Below are entries; print them exactly from the first line through the one containing "brown line: (98, 233) -> (248, 535), moved".

━━ DATASET CONTENT ━━

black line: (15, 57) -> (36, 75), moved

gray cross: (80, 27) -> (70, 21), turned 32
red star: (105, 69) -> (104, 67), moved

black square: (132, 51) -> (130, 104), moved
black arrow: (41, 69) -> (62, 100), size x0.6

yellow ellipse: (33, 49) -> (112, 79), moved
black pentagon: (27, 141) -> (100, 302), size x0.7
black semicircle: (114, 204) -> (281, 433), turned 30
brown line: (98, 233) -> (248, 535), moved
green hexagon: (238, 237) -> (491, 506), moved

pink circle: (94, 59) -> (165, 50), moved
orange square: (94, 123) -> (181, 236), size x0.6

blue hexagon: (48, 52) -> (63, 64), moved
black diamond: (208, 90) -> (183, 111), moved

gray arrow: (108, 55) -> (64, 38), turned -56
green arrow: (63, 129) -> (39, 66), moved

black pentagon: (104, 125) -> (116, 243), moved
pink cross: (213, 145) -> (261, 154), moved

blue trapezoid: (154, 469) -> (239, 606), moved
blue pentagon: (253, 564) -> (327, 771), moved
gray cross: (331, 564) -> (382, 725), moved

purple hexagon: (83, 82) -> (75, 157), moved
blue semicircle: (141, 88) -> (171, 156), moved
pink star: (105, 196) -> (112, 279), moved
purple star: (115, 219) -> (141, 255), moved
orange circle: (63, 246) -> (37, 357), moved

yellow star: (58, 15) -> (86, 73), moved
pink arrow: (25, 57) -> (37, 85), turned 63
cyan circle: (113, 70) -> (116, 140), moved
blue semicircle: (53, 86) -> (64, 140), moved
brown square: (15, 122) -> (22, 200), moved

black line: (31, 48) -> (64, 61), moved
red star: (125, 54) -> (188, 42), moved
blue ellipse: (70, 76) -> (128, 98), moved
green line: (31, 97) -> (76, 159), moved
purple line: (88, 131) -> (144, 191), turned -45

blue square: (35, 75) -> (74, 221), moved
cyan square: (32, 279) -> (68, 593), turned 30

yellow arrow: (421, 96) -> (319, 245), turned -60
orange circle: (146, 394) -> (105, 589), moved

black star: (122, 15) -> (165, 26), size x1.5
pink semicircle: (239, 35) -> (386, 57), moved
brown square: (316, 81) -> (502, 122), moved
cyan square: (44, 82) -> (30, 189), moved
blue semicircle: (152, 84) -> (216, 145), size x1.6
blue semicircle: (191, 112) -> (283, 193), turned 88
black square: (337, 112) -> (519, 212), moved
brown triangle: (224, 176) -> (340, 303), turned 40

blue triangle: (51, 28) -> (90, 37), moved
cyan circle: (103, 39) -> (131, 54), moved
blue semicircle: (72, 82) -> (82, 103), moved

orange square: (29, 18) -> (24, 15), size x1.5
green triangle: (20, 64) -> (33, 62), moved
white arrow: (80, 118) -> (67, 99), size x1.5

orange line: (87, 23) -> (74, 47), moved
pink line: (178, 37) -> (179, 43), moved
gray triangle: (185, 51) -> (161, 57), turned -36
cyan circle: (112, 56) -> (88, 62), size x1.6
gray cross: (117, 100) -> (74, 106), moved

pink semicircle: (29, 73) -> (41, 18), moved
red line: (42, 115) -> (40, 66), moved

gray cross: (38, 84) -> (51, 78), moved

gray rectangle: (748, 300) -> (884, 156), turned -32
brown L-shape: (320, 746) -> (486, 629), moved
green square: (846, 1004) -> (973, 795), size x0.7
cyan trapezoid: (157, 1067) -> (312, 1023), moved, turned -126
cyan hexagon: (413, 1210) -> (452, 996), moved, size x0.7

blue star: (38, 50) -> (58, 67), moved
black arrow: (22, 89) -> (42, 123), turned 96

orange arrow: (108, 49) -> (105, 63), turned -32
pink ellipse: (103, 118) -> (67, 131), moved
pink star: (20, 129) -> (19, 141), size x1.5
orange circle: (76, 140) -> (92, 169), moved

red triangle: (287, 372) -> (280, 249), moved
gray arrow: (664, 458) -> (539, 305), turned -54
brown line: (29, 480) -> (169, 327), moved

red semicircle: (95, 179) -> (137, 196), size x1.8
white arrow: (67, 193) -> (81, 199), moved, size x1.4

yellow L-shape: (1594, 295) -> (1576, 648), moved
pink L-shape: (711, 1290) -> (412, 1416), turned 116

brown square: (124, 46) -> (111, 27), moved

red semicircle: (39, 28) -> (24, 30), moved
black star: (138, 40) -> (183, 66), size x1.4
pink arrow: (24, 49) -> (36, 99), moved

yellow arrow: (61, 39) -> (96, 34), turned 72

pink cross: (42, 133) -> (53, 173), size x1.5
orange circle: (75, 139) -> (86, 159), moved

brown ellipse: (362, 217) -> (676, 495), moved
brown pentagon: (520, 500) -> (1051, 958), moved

━━━

EXERCISE ANSWER:
black line: (15, 57) -> (36, 75), moved

gray cross: (80, 27) -> (70, 21), turned 32
red star: (105, 69) -> (104, 67), moved

black square: (132, 51) -> (130, 104), moved
black arrow: (41, 69) -> (62, 100), size x0.6

yellow ellipse: (33, 49) -> (112, 79), moved
black pentagon: (27, 141) -> (100, 302), size x0.7
black semicircle: (114, 204) -> (281, 433), turned 30
brown line: (98, 233) -> (248, 535), moved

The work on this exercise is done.